-- SUPPLIED DATA follows --
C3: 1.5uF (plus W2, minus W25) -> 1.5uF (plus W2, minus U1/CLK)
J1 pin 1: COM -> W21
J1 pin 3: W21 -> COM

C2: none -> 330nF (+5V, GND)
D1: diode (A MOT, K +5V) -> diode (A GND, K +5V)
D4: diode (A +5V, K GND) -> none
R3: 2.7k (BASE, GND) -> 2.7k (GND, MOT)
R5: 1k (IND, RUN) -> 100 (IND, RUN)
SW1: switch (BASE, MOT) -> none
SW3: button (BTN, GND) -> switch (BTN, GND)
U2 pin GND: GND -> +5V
-- SUPPLIED DATA concluded --
> _WHAT YOU SHOULD DO_: In your reply, write out all of the material exactly as it was given.

> _OUTPUT FOR THIS EXERCISE_:
C3: 1.5uF (plus W2, minus W25) -> 1.5uF (plus W2, minus U1/CLK)
J1 pin 1: COM -> W21
J1 pin 3: W21 -> COM

C2: none -> 330nF (+5V, GND)
D1: diode (A MOT, K +5V) -> diode (A GND, K +5V)
D4: diode (A +5V, K GND) -> none
R3: 2.7k (BASE, GND) -> 2.7k (GND, MOT)
R5: 1k (IND, RUN) -> 100 (IND, RUN)
SW1: switch (BASE, MOT) -> none
SW3: button (BTN, GND) -> switch (BTN, GND)
U2 pin GND: GND -> +5V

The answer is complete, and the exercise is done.